**WORK REQUEST:**
Using the entries below, quote exactly the span of lines that begins with the line containing "MIC2 pin OUT: D1 -> D3" and ends with the final line.
Segment Start: PROVIDED RECORDS
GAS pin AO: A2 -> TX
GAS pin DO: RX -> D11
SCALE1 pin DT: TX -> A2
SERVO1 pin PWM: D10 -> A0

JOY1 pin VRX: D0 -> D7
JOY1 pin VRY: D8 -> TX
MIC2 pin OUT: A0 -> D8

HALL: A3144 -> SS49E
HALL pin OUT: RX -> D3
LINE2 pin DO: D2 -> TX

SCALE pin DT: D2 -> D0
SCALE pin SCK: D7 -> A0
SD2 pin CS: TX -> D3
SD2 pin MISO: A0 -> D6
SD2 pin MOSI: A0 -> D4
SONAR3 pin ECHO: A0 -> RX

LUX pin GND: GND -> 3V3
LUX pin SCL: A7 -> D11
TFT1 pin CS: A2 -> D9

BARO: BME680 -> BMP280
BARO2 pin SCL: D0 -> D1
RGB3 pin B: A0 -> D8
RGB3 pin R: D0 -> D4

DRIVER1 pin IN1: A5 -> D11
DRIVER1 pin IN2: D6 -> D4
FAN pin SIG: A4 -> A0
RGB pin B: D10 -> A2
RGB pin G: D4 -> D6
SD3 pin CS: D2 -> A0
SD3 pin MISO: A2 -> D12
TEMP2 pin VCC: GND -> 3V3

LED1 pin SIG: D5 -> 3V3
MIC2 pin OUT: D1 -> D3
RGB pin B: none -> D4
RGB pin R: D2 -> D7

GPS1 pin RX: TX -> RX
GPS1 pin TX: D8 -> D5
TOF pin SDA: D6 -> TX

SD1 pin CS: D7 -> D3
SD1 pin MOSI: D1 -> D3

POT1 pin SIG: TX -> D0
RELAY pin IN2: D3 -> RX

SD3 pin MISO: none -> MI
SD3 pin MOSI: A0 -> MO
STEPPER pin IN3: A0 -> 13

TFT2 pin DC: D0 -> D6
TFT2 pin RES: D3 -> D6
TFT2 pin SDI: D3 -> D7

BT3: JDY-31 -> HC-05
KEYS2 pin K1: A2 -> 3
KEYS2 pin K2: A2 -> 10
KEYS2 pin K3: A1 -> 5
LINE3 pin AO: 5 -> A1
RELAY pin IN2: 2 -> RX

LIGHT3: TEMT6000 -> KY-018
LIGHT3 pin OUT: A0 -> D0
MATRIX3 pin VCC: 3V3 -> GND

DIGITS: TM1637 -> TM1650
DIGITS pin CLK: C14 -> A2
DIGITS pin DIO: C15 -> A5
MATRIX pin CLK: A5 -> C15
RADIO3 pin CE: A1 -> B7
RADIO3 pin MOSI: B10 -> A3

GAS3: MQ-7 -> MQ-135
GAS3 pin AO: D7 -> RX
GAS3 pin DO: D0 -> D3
Segment End: PROVIDED RECORDS
**RESULT OF THE EXERCISE:**
MIC2 pin OUT: D1 -> D3
RGB pin B: none -> D4
RGB pin R: D2 -> D7

GPS1 pin RX: TX -> RX
GPS1 pin TX: D8 -> D5
TOF pin SDA: D6 -> TX

SD1 pin CS: D7 -> D3
SD1 pin MOSI: D1 -> D3

POT1 pin SIG: TX -> D0
RELAY pin IN2: D3 -> RX

SD3 pin MISO: none -> MI
SD3 pin MOSI: A0 -> MO
STEPPER pin IN3: A0 -> 13

TFT2 pin DC: D0 -> D6
TFT2 pin RES: D3 -> D6
TFT2 pin SDI: D3 -> D7

BT3: JDY-31 -> HC-05
KEYS2 pin K1: A2 -> 3
KEYS2 pin K2: A2 -> 10
KEYS2 pin K3: A1 -> 5
LINE3 pin AO: 5 -> A1
RELAY pin IN2: 2 -> RX

LIGHT3: TEMT6000 -> KY-018
LIGHT3 pin OUT: A0 -> D0
MATRIX3 pin VCC: 3V3 -> GND

DIGITS: TM1637 -> TM1650
DIGITS pin CLK: C14 -> A2
DIGITS pin DIO: C15 -> A5
MATRIX pin CLK: A5 -> C15
RADIO3 pin CE: A1 -> B7
RADIO3 pin MOSI: B10 -> A3

GAS3: MQ-7 -> MQ-135
GAS3 pin AO: D7 -> RX
GAS3 pin DO: D0 -> D3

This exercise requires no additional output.